--- Begin ---
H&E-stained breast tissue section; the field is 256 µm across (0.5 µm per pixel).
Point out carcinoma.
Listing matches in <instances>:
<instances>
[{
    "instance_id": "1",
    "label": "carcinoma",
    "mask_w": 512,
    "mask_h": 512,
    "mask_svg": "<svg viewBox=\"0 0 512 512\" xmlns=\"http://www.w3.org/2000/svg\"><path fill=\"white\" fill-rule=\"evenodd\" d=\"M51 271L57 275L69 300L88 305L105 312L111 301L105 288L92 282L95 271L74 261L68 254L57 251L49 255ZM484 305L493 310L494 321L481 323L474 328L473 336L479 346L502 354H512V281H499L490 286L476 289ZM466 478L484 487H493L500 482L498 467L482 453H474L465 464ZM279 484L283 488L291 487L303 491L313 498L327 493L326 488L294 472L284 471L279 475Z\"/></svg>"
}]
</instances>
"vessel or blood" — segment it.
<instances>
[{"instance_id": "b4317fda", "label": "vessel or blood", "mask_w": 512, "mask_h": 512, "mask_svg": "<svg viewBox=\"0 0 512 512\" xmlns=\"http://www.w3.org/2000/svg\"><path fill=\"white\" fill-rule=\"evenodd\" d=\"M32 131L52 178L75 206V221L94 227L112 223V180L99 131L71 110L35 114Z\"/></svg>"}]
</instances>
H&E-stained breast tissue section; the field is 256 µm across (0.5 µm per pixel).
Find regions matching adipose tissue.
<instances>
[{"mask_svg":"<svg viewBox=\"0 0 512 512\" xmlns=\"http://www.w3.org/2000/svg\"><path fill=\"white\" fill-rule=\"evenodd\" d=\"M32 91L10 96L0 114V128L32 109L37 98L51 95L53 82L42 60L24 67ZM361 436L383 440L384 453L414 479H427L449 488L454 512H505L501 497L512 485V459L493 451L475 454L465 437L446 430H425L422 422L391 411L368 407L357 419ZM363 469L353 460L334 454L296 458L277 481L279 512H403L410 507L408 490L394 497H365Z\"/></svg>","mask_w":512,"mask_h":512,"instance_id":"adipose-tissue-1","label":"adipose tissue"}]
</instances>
--- End ---
▶ [TASK TO COMPLETE]: Write out every entry word for word.

▶ [ANSWER TO THIS PROBLEM]:
H&E-stained breast tissue section; the field is 256 µm across (0.5 µm per pixel).
Point out carcinoma.
Listing matches in <instances>:
<instances>
[{
    "instance_id": "1",
    "label": "carcinoma",
    "mask_w": 512,
    "mask_h": 512,
    "mask_svg": "<svg viewBox=\"0 0 512 512\" xmlns=\"http://www.w3.org/2000/svg\"><path fill=\"white\" fill-rule=\"evenodd\" d=\"M51 271L57 275L69 300L88 305L105 312L111 301L105 288L92 282L95 271L74 261L68 254L57 251L49 255ZM484 305L493 310L494 321L481 323L474 328L473 336L479 346L502 354H512V281H499L490 286L476 289ZM466 478L484 487H493L500 482L498 467L482 453H474L465 464ZM279 484L283 488L291 487L303 491L313 498L327 493L326 488L294 472L284 471L279 475Z\"/></svg>"
}]
</instances>
"vessel or blood" — segment it.
<instances>
[{"instance_id": "b4317fda", "label": "vessel or blood", "mask_w": 512, "mask_h": 512, "mask_svg": "<svg viewBox=\"0 0 512 512\" xmlns=\"http://www.w3.org/2000/svg\"><path fill=\"white\" fill-rule=\"evenodd\" d=\"M32 131L52 178L75 206V221L94 227L112 223V180L99 131L71 110L35 114Z\"/></svg>"}]
</instances>
H&E-stained breast tissue section; the field is 256 µm across (0.5 µm per pixel).
Find regions matching adipose tissue.
<instances>
[{"mask_svg":"<svg viewBox=\"0 0 512 512\" xmlns=\"http://www.w3.org/2000/svg\"><path fill=\"white\" fill-rule=\"evenodd\" d=\"M32 91L10 96L0 114V128L32 109L37 98L51 95L53 82L42 60L24 67ZM361 436L383 440L384 453L414 479H427L449 488L454 512H505L501 497L512 485V459L493 451L475 454L465 437L446 430H425L422 422L391 411L368 407L357 419ZM363 469L353 460L334 454L296 458L277 481L279 512H403L410 507L408 490L394 497H365Z\"/></svg>","mask_w":512,"mask_h":512,"instance_id":"adipose-tissue-1","label":"adipose tissue"}]
</instances>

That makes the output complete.